_Items from a dataset_
= Beginning of Section =

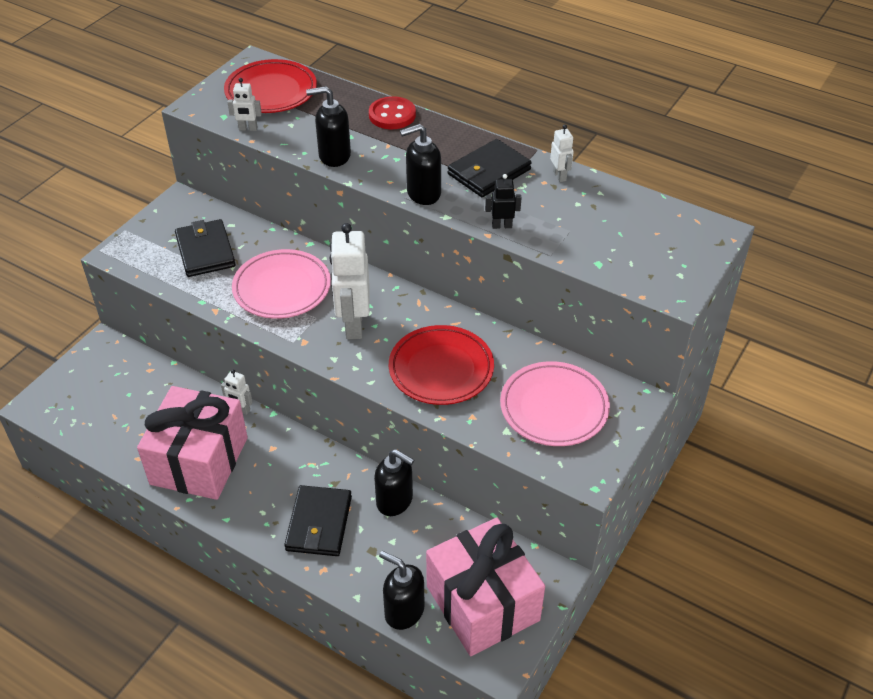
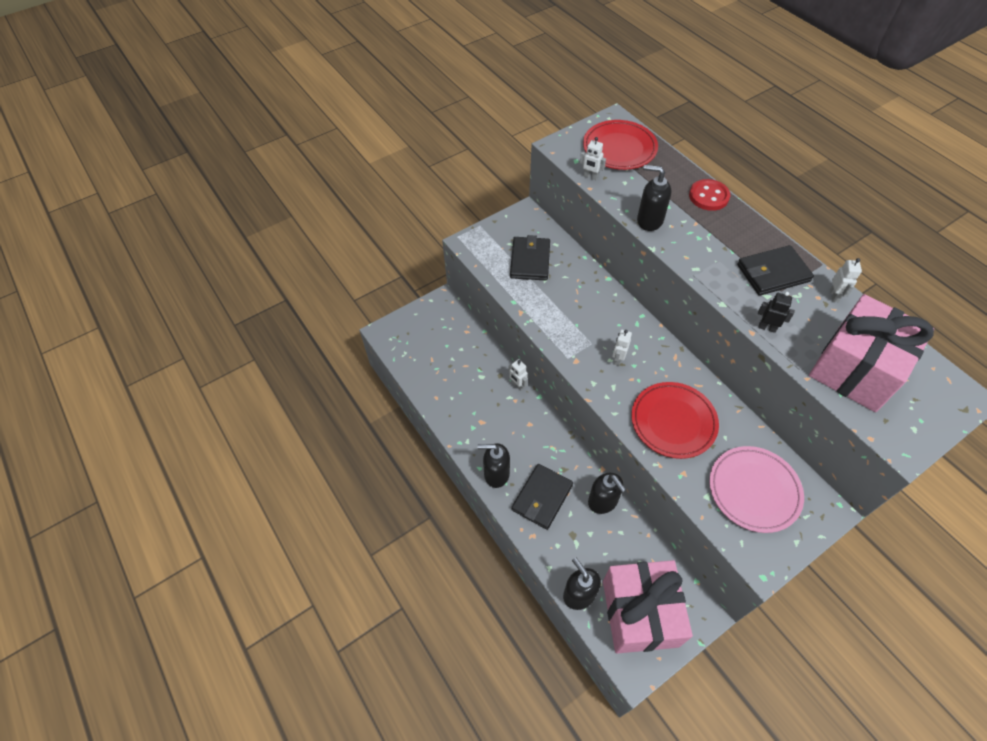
camera: 25 degrees right, 10 degrees up
(199, 461) = (476, 415): pink gift -> pink gift (856, 368)
(282, 288) = (575, 310): pink plate -> none
(353, 325) = (618, 359): white robot -> white robot, size x0.47
(423, 193) = (710, 276): black soap dispenser -> black soap dispenser (496, 474)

= End of Section =

_Your goal_
Would you repeat, exactly and with nothing added, every line from the line containing "(282, 288) = (575, 310): pink plate -> none" through the last line of the records above?

_Output for this task_
(282, 288) = (575, 310): pink plate -> none
(353, 325) = (618, 359): white robot -> white robot, size x0.47
(423, 193) = (710, 276): black soap dispenser -> black soap dispenser (496, 474)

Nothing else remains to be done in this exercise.